**Problem to work on:** Give back exactly the line containing "yellow cylinder: 0 -> 1" together with all the lines after it, ending at the final line below.

═════ Material to process ═════

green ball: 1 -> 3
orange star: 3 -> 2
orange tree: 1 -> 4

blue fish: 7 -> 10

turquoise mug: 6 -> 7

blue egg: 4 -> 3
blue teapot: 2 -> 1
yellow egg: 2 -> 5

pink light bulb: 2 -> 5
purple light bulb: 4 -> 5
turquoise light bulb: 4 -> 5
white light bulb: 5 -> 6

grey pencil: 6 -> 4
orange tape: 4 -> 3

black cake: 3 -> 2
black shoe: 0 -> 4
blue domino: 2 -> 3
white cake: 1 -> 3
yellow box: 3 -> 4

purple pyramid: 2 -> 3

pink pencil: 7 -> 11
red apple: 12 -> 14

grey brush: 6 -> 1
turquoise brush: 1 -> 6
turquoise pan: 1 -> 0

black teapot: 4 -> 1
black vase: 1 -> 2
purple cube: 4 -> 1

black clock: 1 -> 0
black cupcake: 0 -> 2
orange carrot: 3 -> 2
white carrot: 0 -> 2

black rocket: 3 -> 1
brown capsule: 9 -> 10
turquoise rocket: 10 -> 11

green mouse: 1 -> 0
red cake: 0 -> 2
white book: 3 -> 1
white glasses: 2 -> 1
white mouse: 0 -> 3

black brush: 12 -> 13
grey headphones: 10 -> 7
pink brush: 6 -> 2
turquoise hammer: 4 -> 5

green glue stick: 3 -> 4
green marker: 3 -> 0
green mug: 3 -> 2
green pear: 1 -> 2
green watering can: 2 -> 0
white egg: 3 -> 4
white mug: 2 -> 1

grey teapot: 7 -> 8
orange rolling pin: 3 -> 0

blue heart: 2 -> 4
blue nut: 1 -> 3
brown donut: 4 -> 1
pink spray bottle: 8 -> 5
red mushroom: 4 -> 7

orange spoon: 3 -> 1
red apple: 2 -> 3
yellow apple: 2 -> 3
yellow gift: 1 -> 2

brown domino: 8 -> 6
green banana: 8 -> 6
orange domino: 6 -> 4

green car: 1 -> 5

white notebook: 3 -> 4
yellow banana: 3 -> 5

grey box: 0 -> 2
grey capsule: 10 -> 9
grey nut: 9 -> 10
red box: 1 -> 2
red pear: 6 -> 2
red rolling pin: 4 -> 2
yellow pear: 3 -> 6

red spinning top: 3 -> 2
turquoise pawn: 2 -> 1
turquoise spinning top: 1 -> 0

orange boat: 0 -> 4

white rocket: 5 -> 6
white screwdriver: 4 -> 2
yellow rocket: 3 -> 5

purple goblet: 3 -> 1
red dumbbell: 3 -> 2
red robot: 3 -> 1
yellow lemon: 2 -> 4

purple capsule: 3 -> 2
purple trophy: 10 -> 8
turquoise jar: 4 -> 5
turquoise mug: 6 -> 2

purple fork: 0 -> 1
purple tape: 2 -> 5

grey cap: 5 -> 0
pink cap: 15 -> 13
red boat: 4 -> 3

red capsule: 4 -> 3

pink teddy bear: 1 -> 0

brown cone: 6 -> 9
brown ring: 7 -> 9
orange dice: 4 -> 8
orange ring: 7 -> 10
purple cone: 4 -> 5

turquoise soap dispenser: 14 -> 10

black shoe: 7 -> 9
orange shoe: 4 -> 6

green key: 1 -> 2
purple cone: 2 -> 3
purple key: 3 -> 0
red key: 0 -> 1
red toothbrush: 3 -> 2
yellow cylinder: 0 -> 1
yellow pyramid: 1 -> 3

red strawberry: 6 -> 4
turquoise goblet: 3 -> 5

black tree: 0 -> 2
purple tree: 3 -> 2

═════

**Reply:**
yellow cylinder: 0 -> 1
yellow pyramid: 1 -> 3

red strawberry: 6 -> 4
turquoise goblet: 3 -> 5

black tree: 0 -> 2
purple tree: 3 -> 2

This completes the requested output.